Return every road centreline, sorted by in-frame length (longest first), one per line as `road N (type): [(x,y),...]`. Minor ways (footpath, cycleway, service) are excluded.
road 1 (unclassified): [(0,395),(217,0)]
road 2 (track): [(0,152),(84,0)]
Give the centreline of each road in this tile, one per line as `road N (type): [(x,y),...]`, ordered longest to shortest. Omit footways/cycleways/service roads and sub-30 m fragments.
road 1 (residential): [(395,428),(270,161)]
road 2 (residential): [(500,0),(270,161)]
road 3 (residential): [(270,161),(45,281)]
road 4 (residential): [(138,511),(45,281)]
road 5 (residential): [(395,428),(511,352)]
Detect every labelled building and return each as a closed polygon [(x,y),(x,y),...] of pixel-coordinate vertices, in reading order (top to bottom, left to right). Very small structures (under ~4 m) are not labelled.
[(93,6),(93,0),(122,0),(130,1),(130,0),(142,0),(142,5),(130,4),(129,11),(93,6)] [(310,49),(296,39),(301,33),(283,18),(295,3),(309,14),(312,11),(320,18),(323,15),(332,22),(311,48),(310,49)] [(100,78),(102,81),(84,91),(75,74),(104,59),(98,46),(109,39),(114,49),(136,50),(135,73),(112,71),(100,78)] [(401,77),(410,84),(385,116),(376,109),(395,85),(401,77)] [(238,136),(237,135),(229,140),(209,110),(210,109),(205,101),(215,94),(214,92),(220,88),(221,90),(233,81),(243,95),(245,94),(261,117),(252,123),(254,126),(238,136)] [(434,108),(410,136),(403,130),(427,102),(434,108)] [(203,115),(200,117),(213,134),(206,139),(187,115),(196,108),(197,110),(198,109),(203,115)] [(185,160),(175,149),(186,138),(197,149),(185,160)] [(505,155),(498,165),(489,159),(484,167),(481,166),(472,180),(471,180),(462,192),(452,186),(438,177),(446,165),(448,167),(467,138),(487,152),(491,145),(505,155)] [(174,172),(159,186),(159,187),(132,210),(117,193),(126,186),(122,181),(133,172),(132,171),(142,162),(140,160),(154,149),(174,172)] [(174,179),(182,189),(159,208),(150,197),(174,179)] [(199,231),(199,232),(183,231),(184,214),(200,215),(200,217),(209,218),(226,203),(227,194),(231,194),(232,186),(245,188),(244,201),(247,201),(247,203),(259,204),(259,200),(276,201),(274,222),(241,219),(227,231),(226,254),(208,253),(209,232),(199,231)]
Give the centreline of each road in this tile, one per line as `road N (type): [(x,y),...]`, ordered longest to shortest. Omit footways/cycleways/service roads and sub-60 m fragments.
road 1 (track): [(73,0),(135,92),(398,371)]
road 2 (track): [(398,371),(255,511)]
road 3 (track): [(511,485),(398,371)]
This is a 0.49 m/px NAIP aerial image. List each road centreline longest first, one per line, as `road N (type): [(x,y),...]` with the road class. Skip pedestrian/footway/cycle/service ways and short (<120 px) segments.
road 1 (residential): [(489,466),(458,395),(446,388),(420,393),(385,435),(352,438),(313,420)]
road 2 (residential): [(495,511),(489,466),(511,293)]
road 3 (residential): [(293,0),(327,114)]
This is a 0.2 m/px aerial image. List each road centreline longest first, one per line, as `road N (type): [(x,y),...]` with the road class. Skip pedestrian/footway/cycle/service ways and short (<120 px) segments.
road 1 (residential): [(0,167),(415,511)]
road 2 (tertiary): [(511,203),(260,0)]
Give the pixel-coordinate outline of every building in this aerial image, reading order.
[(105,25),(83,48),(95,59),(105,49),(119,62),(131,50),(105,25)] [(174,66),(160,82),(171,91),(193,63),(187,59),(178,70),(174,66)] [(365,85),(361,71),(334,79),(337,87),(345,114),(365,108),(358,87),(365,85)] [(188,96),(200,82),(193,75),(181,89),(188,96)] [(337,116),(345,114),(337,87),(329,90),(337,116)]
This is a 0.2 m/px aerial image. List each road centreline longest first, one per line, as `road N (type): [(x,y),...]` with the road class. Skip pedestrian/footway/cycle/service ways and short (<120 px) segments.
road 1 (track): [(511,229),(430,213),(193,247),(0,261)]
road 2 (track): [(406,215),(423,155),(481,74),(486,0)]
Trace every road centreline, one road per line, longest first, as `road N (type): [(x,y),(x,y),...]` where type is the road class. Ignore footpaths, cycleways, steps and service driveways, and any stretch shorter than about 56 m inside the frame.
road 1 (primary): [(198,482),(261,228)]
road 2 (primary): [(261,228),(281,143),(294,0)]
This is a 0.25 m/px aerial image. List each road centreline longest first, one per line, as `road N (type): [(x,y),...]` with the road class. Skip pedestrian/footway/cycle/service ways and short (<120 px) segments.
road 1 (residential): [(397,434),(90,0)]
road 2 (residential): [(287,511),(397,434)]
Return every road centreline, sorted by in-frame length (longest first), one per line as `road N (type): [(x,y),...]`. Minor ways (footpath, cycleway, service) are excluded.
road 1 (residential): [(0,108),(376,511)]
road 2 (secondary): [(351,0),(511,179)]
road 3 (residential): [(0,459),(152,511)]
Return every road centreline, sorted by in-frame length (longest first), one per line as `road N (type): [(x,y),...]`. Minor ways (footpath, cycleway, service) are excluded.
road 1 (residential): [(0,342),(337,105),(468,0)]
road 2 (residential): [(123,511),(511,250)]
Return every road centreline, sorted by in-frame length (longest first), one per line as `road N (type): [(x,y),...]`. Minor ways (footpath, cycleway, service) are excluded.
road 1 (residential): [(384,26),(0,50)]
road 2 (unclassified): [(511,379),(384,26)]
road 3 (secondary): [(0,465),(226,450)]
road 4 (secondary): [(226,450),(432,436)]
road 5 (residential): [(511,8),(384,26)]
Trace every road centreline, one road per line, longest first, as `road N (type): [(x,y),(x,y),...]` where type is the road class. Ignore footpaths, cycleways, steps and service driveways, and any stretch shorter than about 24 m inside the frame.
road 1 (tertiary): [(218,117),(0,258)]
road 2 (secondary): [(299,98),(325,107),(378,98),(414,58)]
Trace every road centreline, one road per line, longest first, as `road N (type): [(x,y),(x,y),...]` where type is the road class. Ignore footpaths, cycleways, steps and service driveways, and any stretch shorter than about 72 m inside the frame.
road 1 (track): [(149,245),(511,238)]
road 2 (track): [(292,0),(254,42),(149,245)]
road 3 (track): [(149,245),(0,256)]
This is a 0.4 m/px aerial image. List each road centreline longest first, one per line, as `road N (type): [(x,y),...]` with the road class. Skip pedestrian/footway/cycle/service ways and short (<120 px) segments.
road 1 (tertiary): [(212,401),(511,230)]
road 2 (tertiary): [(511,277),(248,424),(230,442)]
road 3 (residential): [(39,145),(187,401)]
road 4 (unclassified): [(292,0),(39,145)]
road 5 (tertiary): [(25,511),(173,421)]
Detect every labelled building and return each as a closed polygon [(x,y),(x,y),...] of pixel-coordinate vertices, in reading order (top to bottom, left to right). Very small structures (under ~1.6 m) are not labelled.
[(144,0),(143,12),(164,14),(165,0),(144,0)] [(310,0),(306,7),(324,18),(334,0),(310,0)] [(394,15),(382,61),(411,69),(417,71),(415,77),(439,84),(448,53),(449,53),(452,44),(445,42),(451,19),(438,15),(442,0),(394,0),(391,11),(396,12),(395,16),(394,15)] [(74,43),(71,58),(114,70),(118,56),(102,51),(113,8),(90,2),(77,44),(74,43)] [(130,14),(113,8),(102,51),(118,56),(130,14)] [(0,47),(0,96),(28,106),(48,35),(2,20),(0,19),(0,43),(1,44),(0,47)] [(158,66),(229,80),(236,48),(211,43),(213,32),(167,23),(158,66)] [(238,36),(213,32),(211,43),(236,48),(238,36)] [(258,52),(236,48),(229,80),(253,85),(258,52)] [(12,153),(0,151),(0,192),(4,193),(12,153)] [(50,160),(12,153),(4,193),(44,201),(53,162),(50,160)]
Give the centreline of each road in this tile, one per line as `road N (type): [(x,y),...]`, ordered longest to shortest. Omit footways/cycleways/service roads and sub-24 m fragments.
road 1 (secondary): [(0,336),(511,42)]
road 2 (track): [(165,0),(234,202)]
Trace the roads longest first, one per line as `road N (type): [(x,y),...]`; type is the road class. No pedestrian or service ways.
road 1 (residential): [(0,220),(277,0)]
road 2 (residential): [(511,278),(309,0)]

══════════════════════════════

• The request: Render the rows from the very first line down to and including the line that contains "road 2 (track): [(0,152),(84,0)]" as a JSON list of strings. Use one string per line and omit any blank lines.

• Answer for the task:
[
  "Return every road centreline, sorted by in-frame length (longest first), one per line as `road N (type): [(x,y),...]`. Minor ways (footpath, cycleway, service) are excluded.",
  "road 1 (unclassified): [(0,395),(217,0)]",
  "road 2 (track): [(0,152),(84,0)]"
]